»»

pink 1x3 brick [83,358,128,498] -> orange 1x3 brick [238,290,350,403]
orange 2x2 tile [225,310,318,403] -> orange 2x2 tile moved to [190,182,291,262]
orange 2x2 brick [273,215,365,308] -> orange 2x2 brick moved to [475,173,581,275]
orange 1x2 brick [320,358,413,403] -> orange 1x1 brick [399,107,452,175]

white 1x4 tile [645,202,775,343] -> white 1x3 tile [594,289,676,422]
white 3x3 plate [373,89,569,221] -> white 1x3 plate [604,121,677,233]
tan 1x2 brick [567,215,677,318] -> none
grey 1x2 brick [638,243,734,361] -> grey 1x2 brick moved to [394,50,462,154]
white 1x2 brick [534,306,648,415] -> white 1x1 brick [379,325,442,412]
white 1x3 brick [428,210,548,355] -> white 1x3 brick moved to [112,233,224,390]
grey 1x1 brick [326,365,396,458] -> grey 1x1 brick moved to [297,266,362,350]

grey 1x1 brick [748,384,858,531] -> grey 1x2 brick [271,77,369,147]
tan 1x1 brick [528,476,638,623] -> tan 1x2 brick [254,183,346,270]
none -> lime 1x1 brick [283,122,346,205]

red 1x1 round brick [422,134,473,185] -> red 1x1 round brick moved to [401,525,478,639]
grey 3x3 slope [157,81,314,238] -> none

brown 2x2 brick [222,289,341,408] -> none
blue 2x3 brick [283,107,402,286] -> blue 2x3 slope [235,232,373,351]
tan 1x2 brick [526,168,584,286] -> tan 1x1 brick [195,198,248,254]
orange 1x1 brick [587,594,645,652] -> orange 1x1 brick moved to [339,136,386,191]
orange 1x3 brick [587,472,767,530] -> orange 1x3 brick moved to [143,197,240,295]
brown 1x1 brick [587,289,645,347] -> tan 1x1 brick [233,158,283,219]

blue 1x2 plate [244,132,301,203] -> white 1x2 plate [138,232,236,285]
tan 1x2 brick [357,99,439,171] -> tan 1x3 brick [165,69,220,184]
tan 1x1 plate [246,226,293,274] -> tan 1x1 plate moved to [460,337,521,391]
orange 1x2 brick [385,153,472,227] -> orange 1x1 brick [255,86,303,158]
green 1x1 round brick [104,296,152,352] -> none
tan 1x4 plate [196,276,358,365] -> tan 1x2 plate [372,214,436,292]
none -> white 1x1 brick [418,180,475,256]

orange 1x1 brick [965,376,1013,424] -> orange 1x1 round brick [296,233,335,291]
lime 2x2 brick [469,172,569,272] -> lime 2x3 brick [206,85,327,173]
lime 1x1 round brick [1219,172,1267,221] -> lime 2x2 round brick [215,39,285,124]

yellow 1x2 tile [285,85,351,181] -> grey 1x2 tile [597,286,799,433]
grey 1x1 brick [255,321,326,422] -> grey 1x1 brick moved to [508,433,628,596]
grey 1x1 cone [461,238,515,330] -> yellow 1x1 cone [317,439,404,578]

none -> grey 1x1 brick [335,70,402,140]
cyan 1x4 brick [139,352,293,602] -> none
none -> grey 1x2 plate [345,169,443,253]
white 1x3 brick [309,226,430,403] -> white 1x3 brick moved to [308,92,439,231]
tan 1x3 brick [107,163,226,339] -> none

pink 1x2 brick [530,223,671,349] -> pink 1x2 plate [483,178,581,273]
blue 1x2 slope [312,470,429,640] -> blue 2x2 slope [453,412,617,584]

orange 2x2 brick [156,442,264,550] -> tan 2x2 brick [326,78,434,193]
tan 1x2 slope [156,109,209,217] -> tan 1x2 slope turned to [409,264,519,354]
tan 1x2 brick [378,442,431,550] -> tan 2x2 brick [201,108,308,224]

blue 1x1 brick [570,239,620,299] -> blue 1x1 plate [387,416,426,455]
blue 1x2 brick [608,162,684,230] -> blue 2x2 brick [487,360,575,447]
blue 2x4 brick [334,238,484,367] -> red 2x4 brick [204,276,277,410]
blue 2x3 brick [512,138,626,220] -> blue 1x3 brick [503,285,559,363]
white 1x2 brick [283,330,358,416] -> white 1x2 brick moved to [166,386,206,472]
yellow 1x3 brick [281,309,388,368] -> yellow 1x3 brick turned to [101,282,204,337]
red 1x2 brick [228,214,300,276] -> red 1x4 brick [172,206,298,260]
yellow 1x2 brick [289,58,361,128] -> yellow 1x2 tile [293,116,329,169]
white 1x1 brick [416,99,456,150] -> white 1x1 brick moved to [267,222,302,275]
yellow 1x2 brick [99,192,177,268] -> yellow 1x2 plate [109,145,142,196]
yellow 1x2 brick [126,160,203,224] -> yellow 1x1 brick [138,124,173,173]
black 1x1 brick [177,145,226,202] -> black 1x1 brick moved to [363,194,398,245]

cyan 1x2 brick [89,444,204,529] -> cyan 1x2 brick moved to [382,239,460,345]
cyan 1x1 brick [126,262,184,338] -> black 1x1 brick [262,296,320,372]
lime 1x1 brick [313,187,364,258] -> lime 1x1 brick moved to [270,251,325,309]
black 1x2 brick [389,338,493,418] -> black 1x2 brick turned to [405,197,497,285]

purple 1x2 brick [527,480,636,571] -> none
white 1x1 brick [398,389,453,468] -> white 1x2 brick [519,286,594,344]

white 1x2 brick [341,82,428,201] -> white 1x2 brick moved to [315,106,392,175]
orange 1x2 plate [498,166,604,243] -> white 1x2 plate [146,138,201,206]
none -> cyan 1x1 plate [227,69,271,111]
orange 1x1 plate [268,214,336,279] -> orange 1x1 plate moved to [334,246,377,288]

««

Please find each line in the records above that holds the word "orange", and copy it.

pink 1x3 brick [83,358,128,498] -> orange 1x3 brick [238,290,350,403]
orange 2x2 tile [225,310,318,403] -> orange 2x2 tile moved to [190,182,291,262]
orange 2x2 brick [273,215,365,308] -> orange 2x2 brick moved to [475,173,581,275]
orange 1x2 brick [320,358,413,403] -> orange 1x1 brick [399,107,452,175]
orange 1x1 brick [587,594,645,652] -> orange 1x1 brick moved to [339,136,386,191]
orange 1x3 brick [587,472,767,530] -> orange 1x3 brick moved to [143,197,240,295]
orange 1x2 brick [385,153,472,227] -> orange 1x1 brick [255,86,303,158]
orange 1x1 brick [965,376,1013,424] -> orange 1x1 round brick [296,233,335,291]
orange 2x2 brick [156,442,264,550] -> tan 2x2 brick [326,78,434,193]
orange 1x2 plate [498,166,604,243] -> white 1x2 plate [146,138,201,206]
orange 1x1 plate [268,214,336,279] -> orange 1x1 plate moved to [334,246,377,288]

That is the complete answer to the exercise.